→ Coordinate-based object records
★ ★ ★ ★ ★

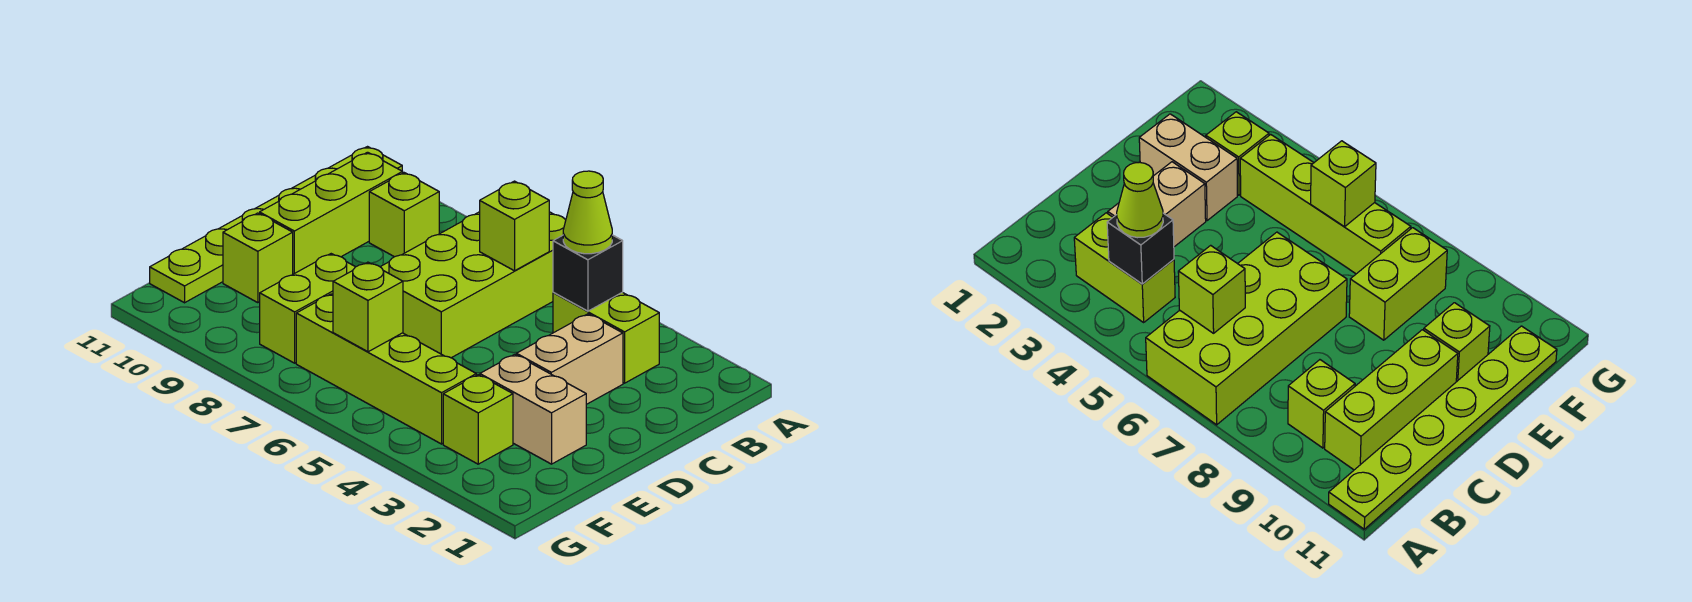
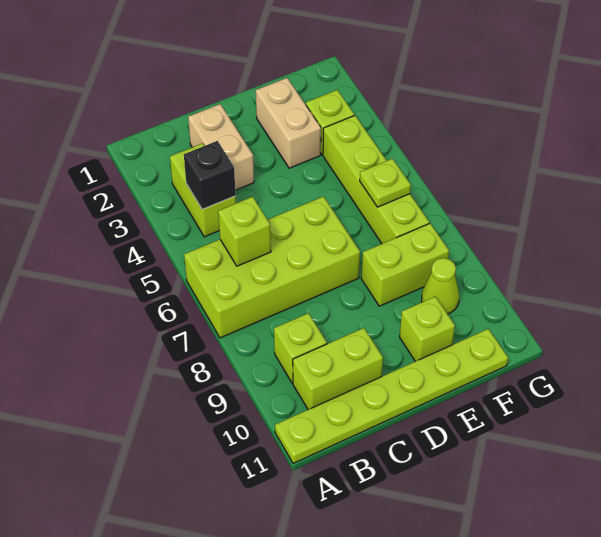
lime cone B4 level 3 -> lime cone F9 level 1
lime brick B10:D10 level 1 -> lime brick B10:C10 level 1
tan brick C3:D3 level 1 -> tan brick C2:C3 level 1
lime brick F6 level 2 -> lime plate F6 level 2

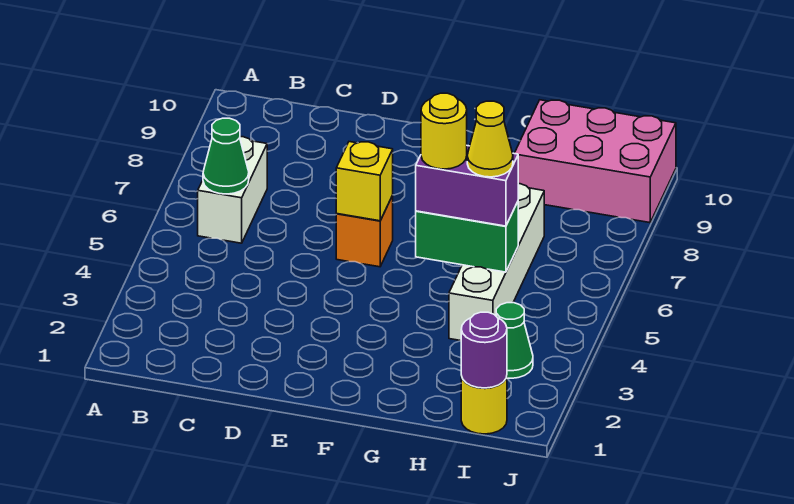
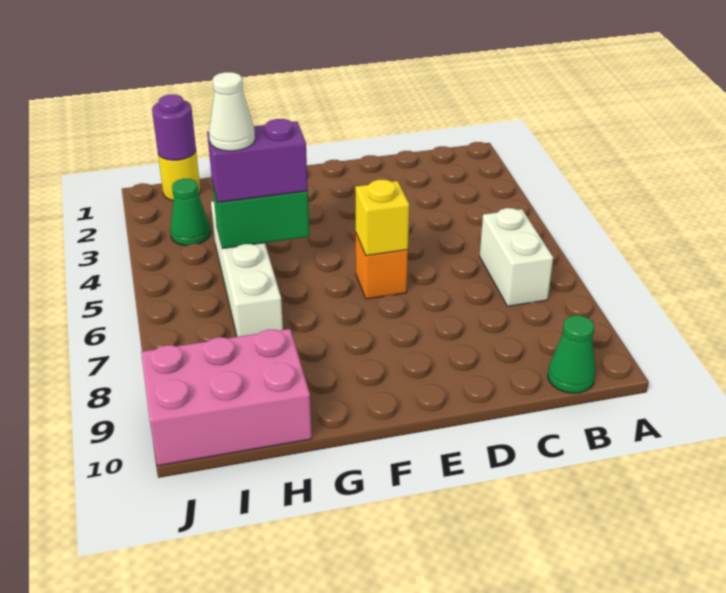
green cone B6 level 2 -> green cone B10 level 1
yellow round brick G5 level 4 -> none
yellow cone H5 level 4 -> white cone H5 level 4

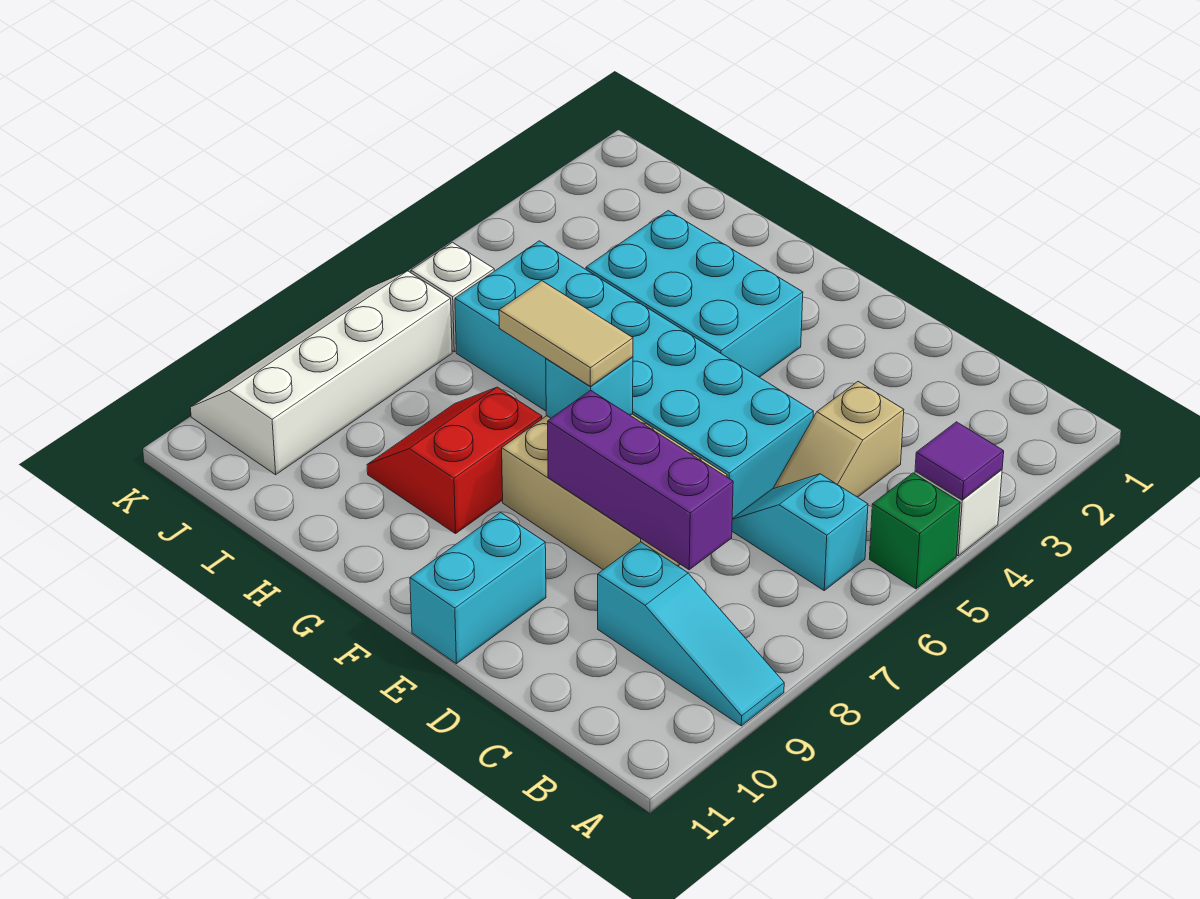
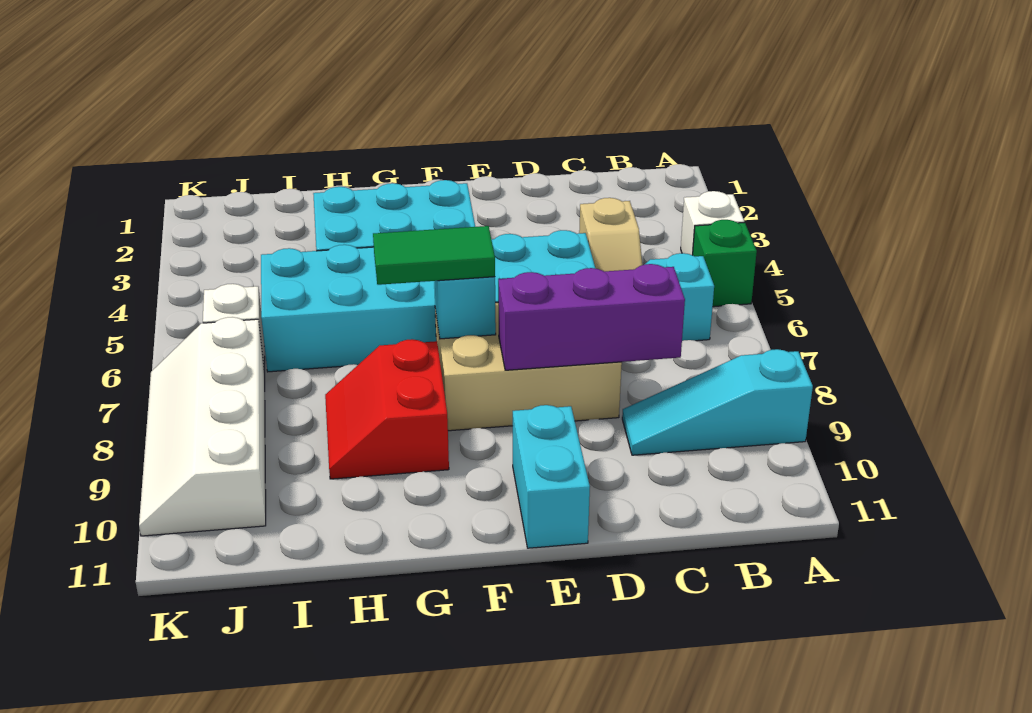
purple tile A4 level 2 -> none
cyan slope A9:C9 level 1 top C -> cyan slope A9:C9 level 1 top A
tan tile F7:G7 level 3 -> green tile F7:G7 level 3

★ ★ ★ ★ ★

→ Exercise directions
What do the entries above read from the line containing "lime brick B10:D10" through the line containing "yellow cone H5"? Output those lines exactly, both ends included, with the pictures left out.

→ Result for this exercise
lime brick B10:D10 level 1 -> lime brick B10:C10 level 1
tan brick C3:D3 level 1 -> tan brick C2:C3 level 1
lime brick F6 level 2 -> lime plate F6 level 2

green cone B6 level 2 -> green cone B10 level 1
yellow round brick G5 level 4 -> none
yellow cone H5 level 4 -> white cone H5 level 4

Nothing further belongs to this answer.